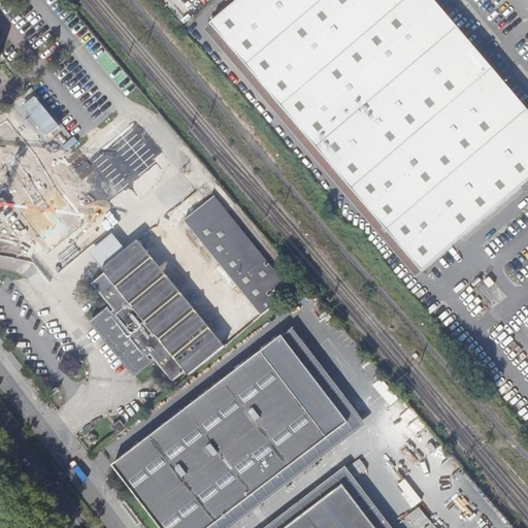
[(527,109),(431,0),(241,0),(213,26),(422,271),(527,179),(527,109)]
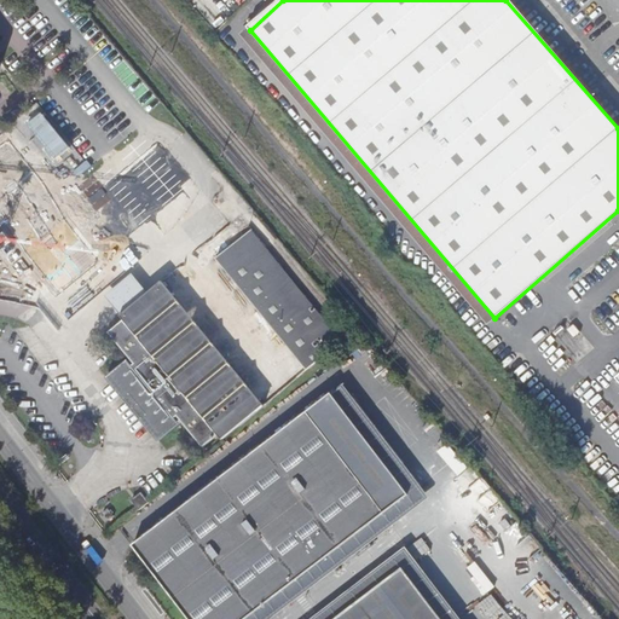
[(142,121),(84,168),(106,196),(165,149),(162,146),(142,121)]
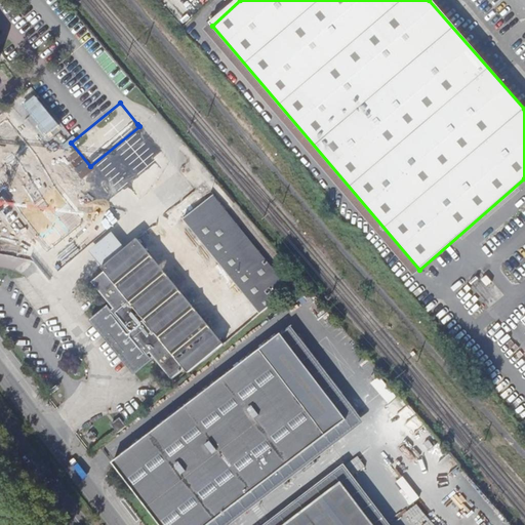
[(38,169),(40,168),(33,160),(26,152),(19,143),(0,119),(0,168),(8,178),(15,188),(22,183),(33,174),(38,169)]
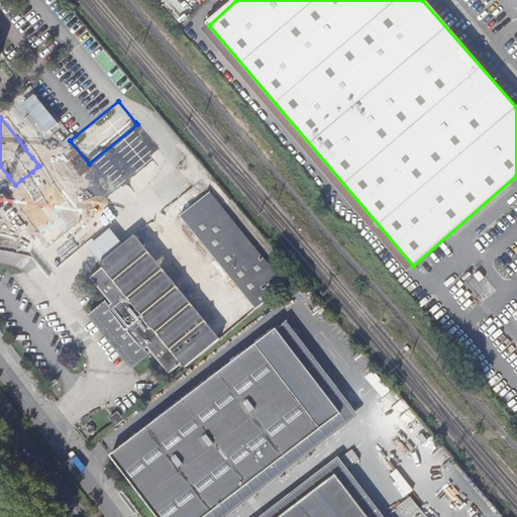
[(21,180),(15,185),(31,203),(26,207),(35,218),(40,214),(55,231),(94,199),(141,161),(157,147),(137,124),(89,164),(60,188),(52,194),(32,172),(21,180)]
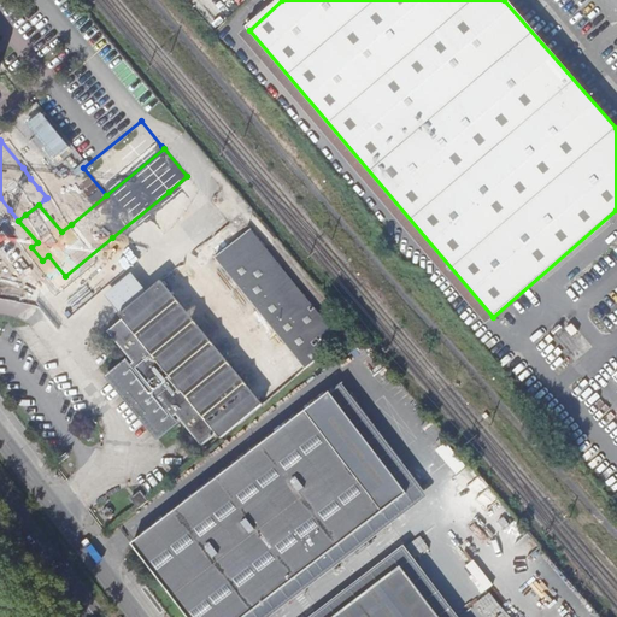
[(41,170),(30,178),(39,188),(50,178),(41,170)]
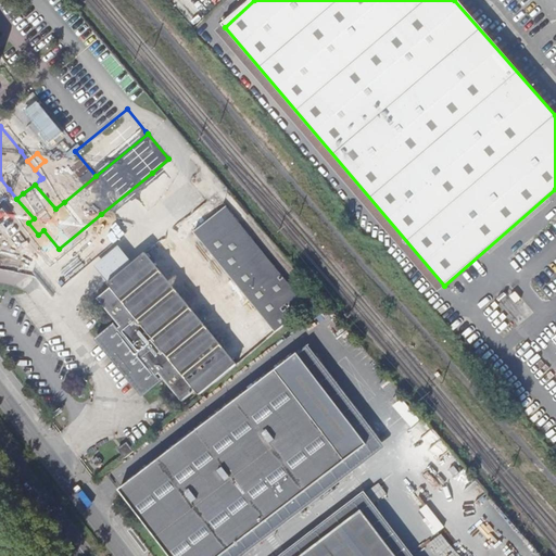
[(40,179),(35,185),(55,209),(64,202),(51,187),(48,189),(46,186),(40,179)]
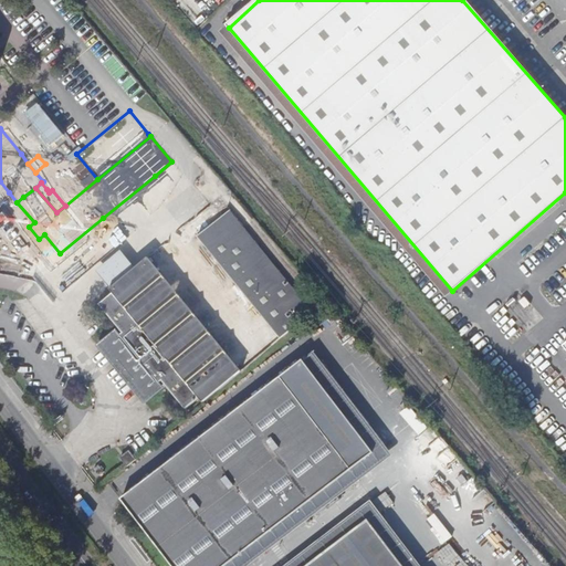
[(312,312),(229,211),(197,237),(280,338),(312,312)]
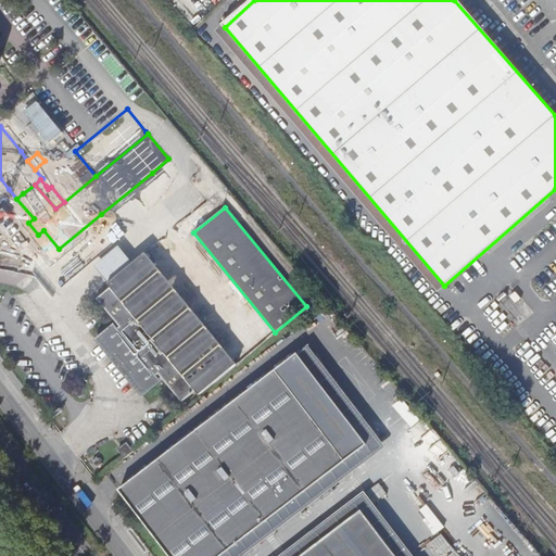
[(114,250),(93,266),(109,283),(133,264),(118,247),(114,250)]
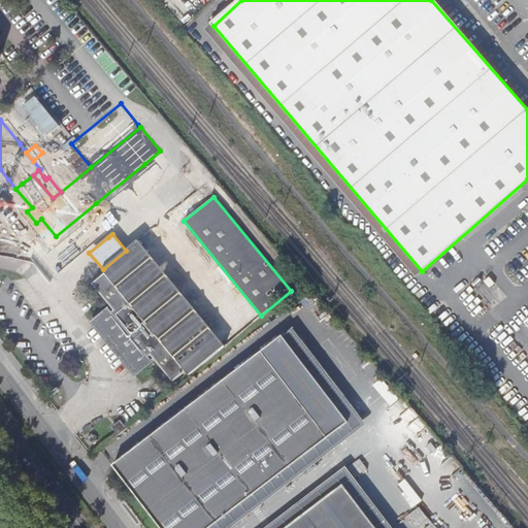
[(126,251),(103,269),(102,270),(105,273),(93,285),(119,316),(109,324),(105,319),(97,326),(134,372),(142,365),(138,360),(149,352),(173,383),(186,371),(189,375),(225,347),(179,291),(137,240),(126,251)]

● What needs to be done: In the copy, include no pictures; everything else in the material should be written out exactly.

● Completed exercise:
[(527,109),(431,0),(241,0),(213,26),(422,271),(527,179),(527,109)]
[(142,121),(84,168),(106,196),(165,149),(162,146),(142,121)]
[(38,169),(40,168),(33,160),(26,152),(19,143),(0,119),(0,168),(8,178),(15,188),(22,183),(33,174),(38,169)]
[(21,180),(15,185),(31,203),(26,207),(35,218),(40,214),(55,231),(94,199),(141,161),(157,147),(137,124),(89,164),(60,188),(52,194),(32,172),(21,180)]
[(41,170),(30,178),(39,188),(50,178),(41,170)]
[(40,179),(35,185),(55,209),(64,202),(51,187),(48,189),(46,186),(40,179)]
[(312,312),(229,211),(197,237),(280,338),(312,312)]
[(114,250),(93,266),(109,283),(133,264),(118,247),(114,250)]
[(126,251),(103,269),(102,270),(105,273),(93,285),(119,316),(109,324),(105,319),(97,326),(134,372),(142,365),(138,360),(149,352),(173,383),(186,371),(189,375),(225,347),(179,291),(137,240),(126,251)]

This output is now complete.